TASK: Transcribe the data in full and exactly, omitting any pictures.

INPUT:
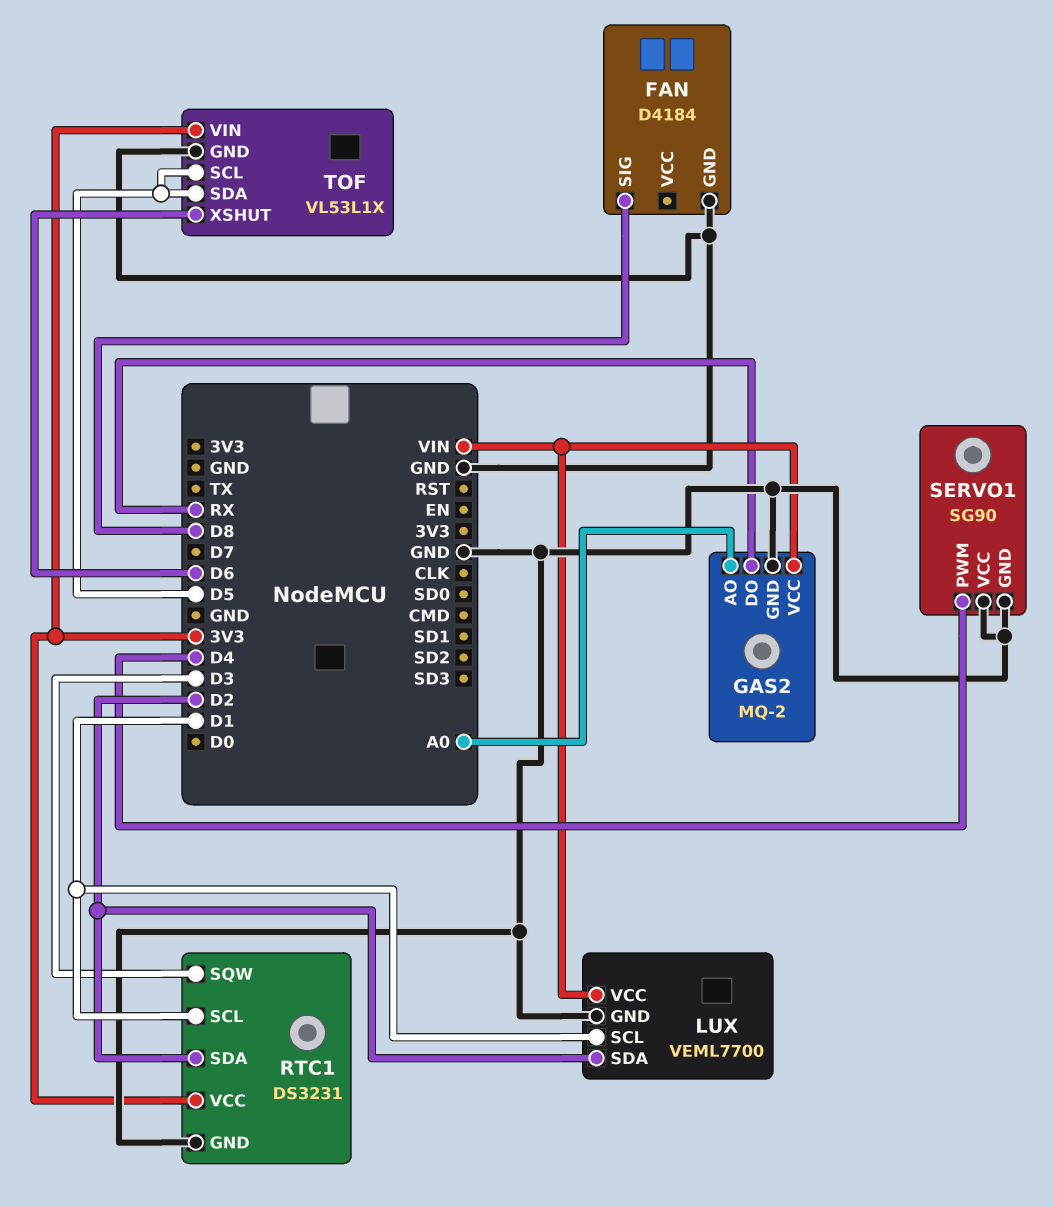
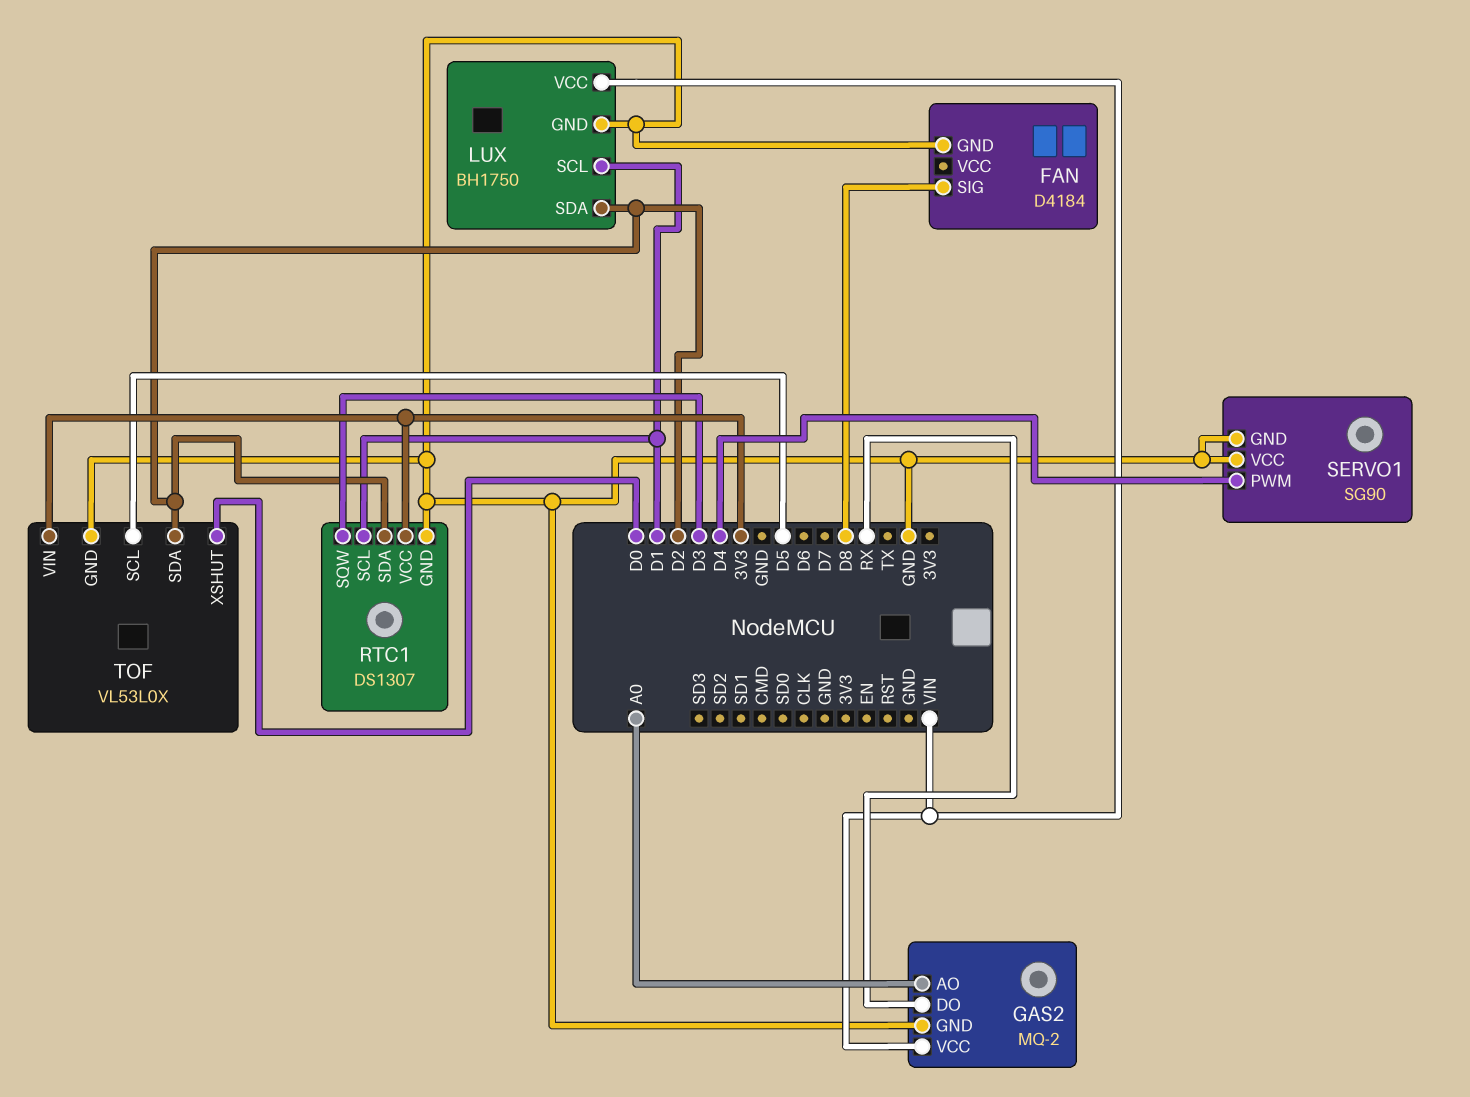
LUX: VEML7700 -> BH1750
RTC1: DS3231 -> DS1307
TOF: VL53L1X -> VL53L0X
TOF pin SDA: D5 -> D2
TOF pin XSHUT: D6 -> D0

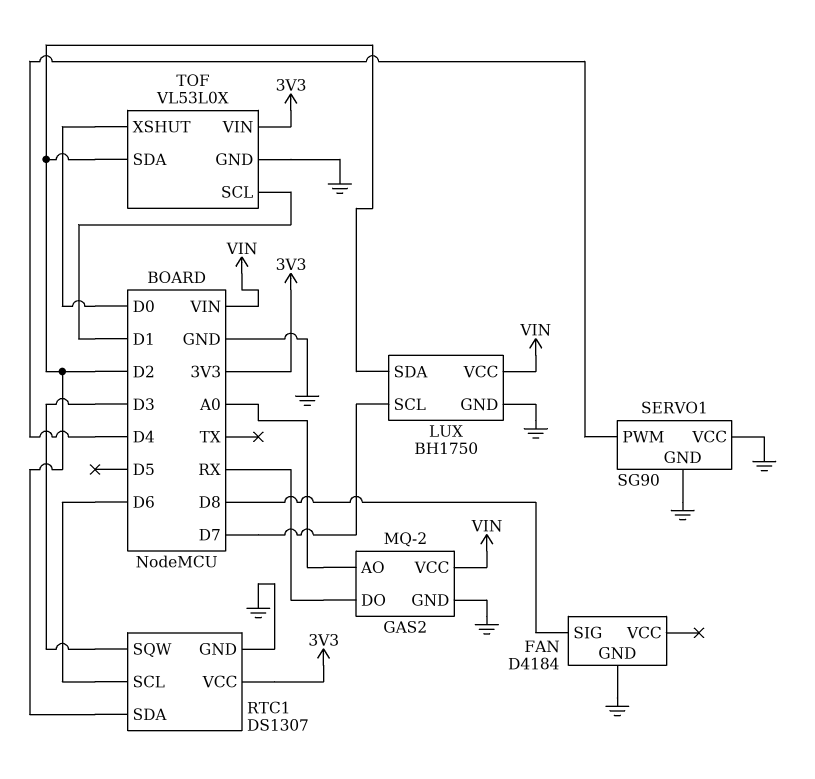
LUX pin SCL: D1 -> D7
RTC1 pin SCL: D1 -> D6
TOF pin SCL: D5 -> D1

REPLY:
LUX: VEML7700 -> BH1750
RTC1: DS3231 -> DS1307
TOF: VL53L1X -> VL53L0X
TOF pin SDA: D5 -> D2
TOF pin XSHUT: D6 -> D0

LUX pin SCL: D1 -> D7
RTC1 pin SCL: D1 -> D6
TOF pin SCL: D5 -> D1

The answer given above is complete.